(Records for this task)

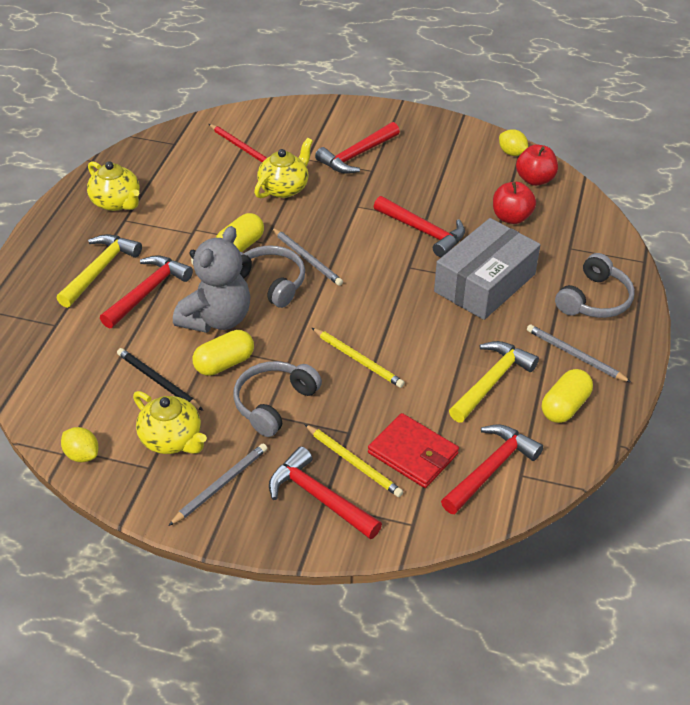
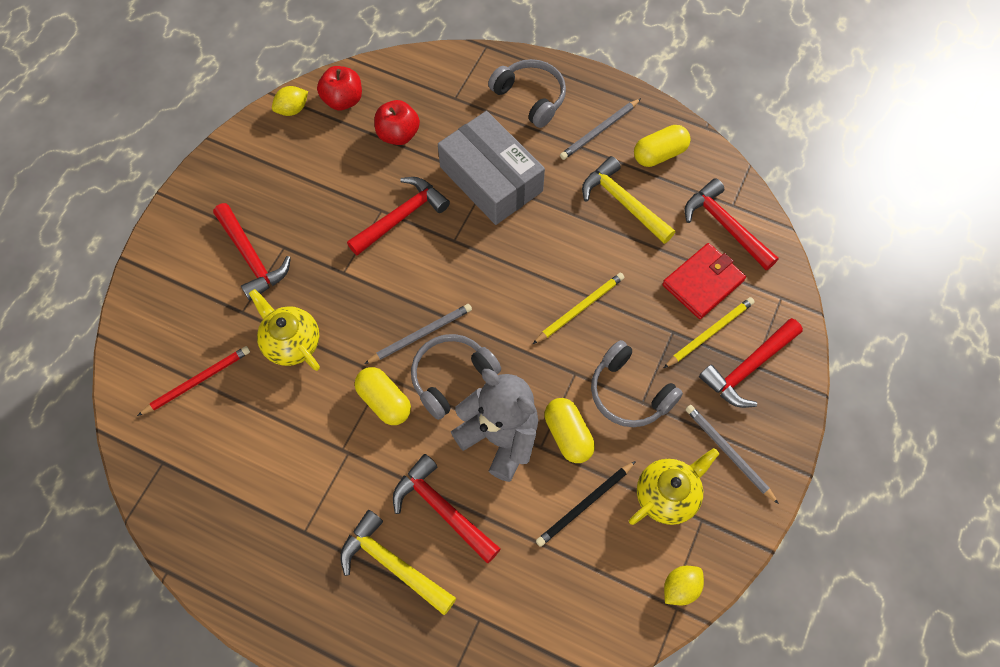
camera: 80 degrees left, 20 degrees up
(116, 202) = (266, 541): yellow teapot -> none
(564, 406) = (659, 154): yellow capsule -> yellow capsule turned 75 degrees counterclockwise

(End Records for this task)
(Records for this task)

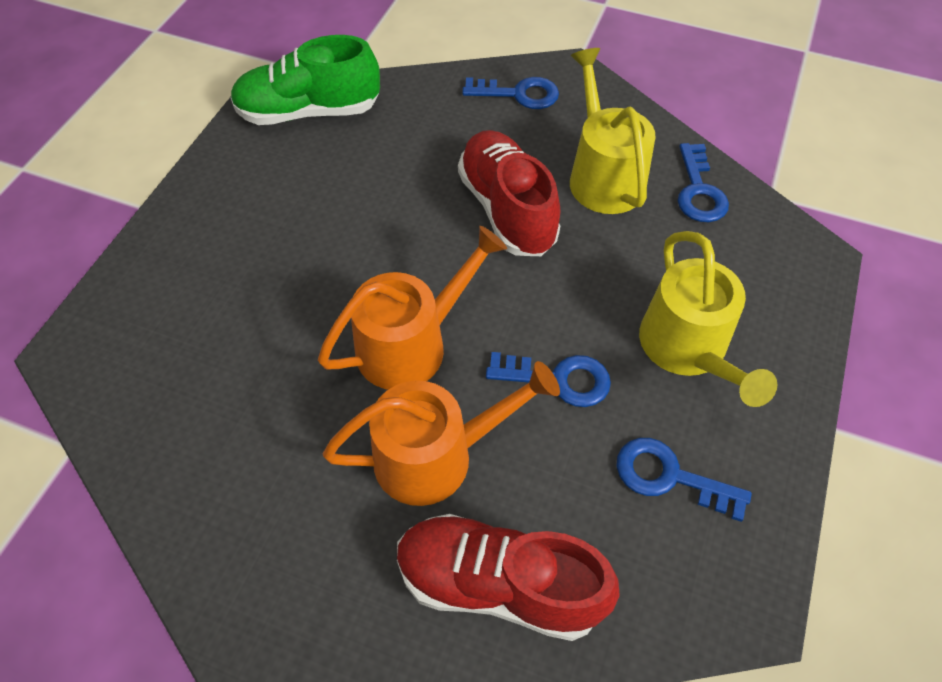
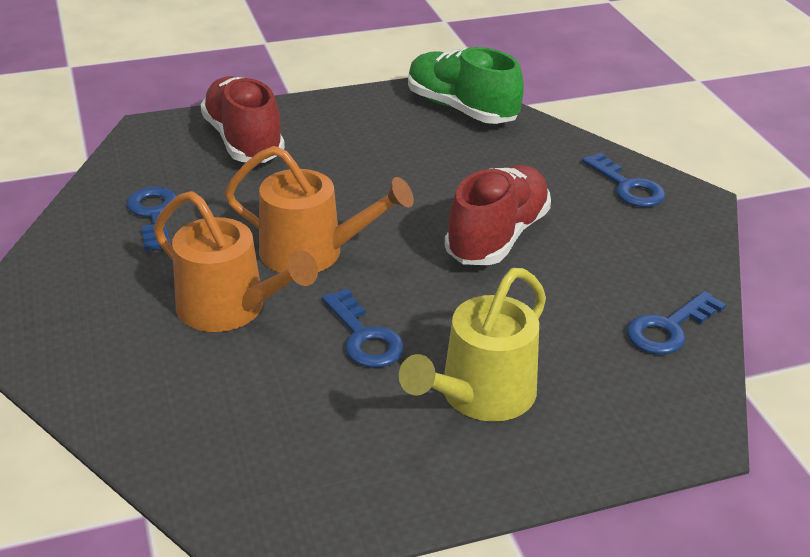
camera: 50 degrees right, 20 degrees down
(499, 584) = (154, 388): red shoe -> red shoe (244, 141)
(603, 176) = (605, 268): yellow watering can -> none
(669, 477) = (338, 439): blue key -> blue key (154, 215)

(End Records for this task)
(Records for this task)

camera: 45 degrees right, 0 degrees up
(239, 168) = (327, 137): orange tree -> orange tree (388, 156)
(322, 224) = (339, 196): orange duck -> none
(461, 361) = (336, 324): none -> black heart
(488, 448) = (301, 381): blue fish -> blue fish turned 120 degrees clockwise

(End Records for this task)

## [The problem]
Find the word "blue" in the entries above, then copy each line that holds it.

## [Solution to the exercise]
(669, 477) = (338, 439): blue key -> blue key (154, 215)
(488, 448) = (301, 381): blue fish -> blue fish turned 120 degrees clockwise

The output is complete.